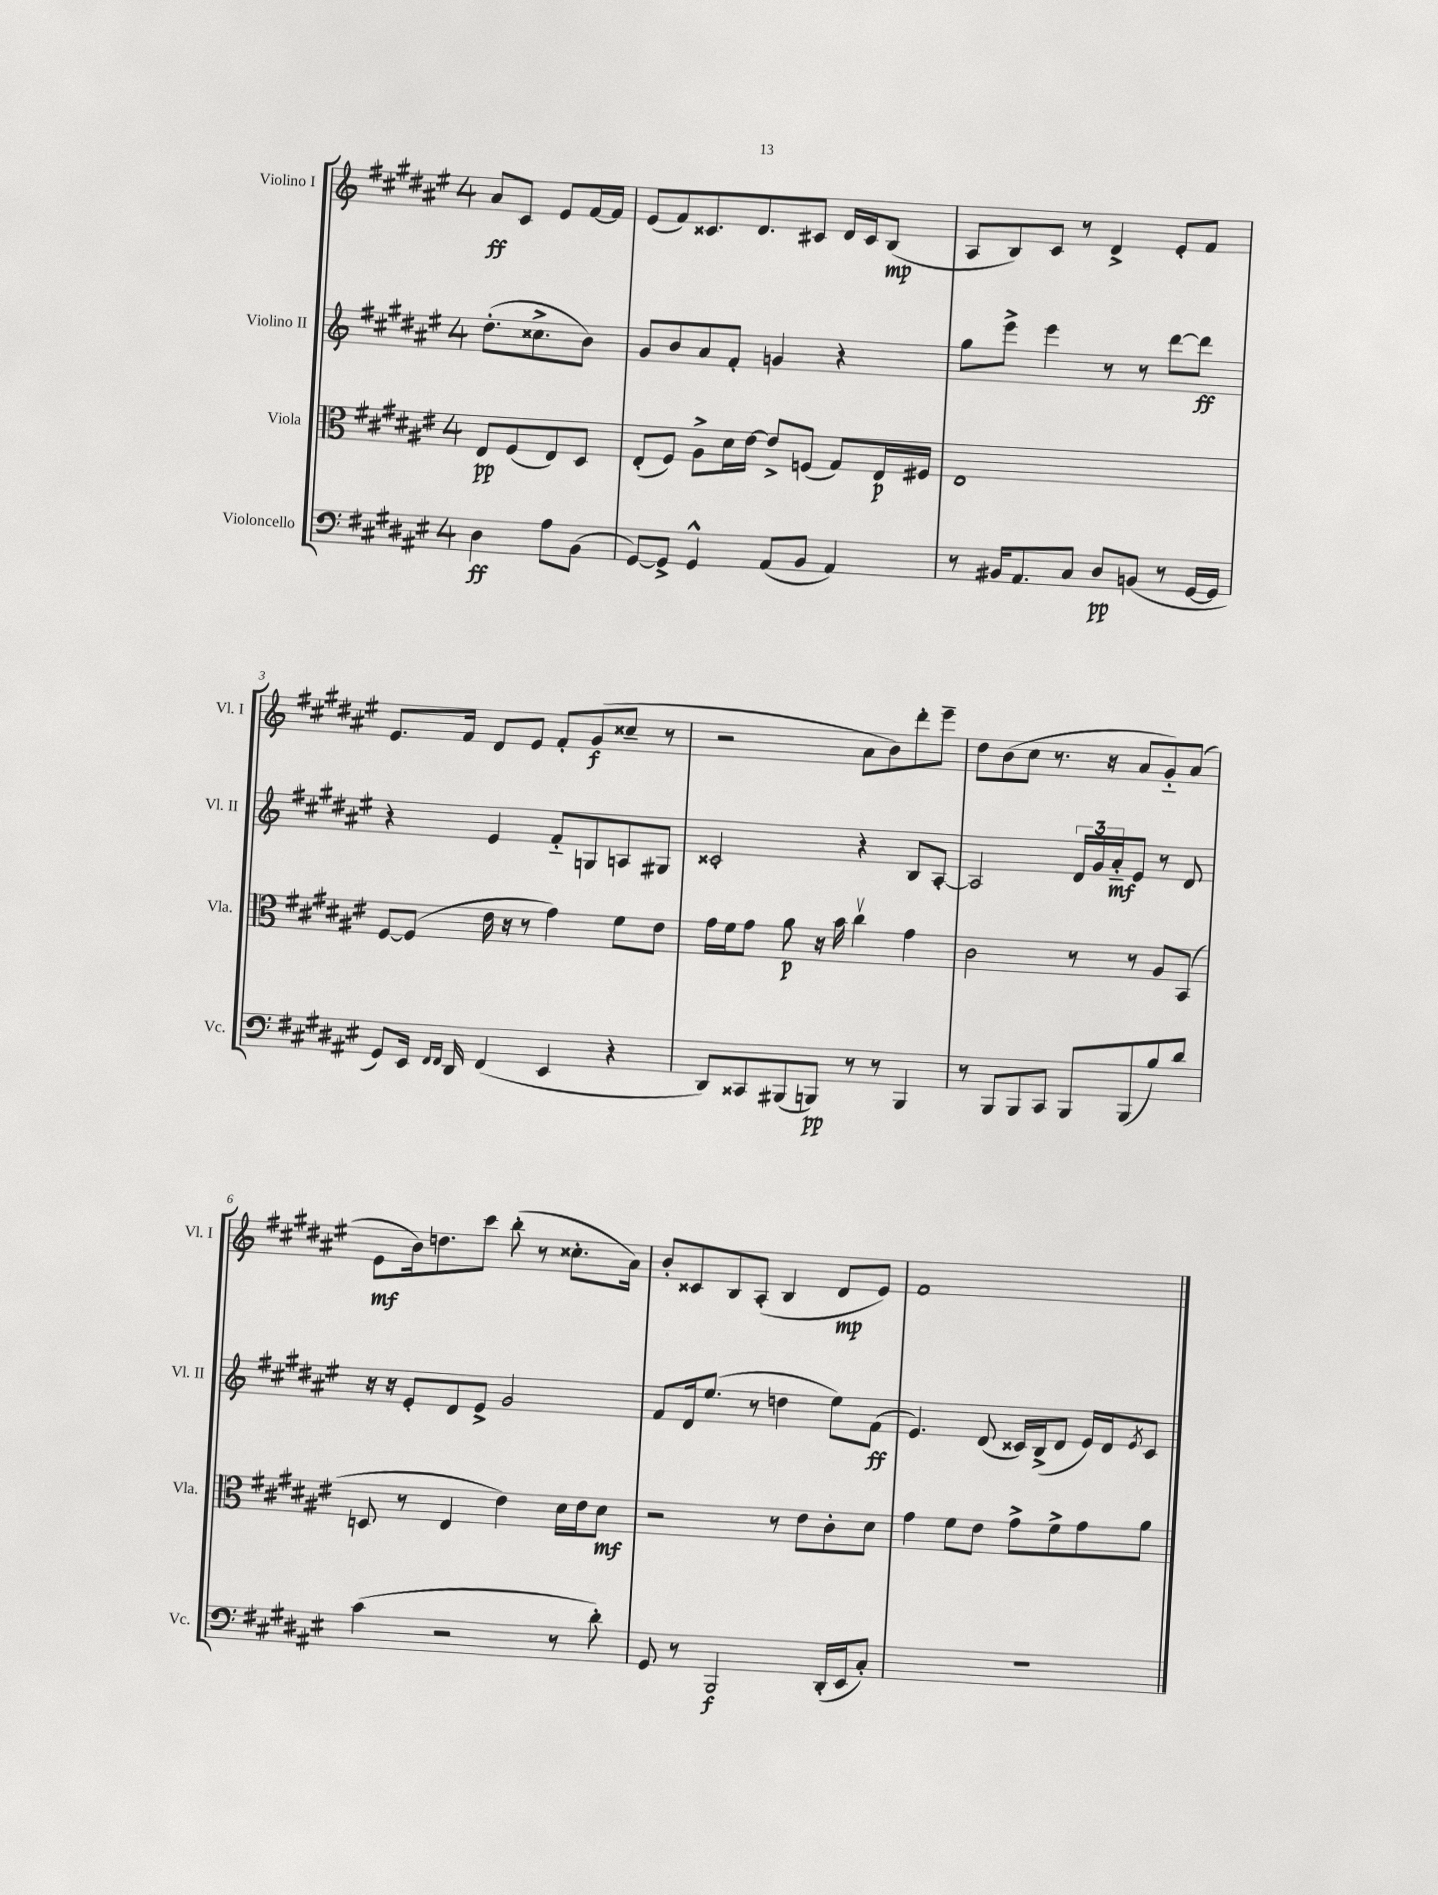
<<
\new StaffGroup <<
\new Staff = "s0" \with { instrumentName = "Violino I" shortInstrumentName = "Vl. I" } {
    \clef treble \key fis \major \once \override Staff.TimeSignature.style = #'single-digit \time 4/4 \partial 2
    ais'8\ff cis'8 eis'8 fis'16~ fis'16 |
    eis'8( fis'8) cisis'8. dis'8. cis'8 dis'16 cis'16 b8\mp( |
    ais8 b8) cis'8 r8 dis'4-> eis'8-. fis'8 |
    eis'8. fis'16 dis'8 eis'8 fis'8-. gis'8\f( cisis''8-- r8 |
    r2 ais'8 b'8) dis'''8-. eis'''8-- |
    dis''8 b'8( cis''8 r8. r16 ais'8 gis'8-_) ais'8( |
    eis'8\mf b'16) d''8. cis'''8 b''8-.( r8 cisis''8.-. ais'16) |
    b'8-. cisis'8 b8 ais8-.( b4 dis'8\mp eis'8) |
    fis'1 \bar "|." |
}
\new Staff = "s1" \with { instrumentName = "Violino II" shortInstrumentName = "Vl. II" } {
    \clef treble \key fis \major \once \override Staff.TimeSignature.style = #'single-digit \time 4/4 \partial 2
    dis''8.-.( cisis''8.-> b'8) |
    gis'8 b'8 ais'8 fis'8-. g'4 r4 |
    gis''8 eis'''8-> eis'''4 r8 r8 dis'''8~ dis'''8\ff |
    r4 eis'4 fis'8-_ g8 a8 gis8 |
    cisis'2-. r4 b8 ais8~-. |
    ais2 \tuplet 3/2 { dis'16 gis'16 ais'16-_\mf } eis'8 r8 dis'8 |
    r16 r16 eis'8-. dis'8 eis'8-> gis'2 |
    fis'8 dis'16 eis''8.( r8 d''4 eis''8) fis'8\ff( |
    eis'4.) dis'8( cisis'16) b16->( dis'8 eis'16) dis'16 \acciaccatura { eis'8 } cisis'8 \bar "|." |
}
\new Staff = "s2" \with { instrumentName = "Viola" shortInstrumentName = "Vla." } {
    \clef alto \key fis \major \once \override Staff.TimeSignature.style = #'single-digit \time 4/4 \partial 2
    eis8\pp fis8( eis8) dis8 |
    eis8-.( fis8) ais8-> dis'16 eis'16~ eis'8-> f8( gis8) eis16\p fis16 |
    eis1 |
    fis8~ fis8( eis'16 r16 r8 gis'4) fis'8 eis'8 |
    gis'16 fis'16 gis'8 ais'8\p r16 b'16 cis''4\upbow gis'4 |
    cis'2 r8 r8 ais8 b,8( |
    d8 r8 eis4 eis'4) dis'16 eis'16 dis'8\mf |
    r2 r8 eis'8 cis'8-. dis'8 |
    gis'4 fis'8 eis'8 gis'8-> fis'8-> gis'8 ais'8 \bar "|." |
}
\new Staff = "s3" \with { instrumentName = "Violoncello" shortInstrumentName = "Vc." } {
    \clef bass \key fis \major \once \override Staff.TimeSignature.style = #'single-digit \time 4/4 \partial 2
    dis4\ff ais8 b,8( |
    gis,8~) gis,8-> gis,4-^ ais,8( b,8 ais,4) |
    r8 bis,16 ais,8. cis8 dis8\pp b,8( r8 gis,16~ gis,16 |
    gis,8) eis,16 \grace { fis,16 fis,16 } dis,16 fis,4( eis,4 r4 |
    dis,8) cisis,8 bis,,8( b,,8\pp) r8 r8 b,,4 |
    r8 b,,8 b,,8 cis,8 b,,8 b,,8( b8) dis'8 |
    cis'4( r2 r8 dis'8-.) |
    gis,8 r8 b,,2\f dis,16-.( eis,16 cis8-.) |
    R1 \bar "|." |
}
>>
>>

● **Aim of the exercise**: Gather every line in the data above that contains the string "shortInstrumentName", and reproduce each one in full.

● **Final answer**:
\new Staff = "s0" \with { instrumentName = "Violino I" shortInstrumentName = "Vl. I" } {
\new Staff = "s1" \with { instrumentName = "Violino II" shortInstrumentName = "Vl. II" } {
\new Staff = "s2" \with { instrumentName = "Viola" shortInstrumentName = "Vla." } {
\new Staff = "s3" \with { instrumentName = "Violoncello" shortInstrumentName = "Vc." } {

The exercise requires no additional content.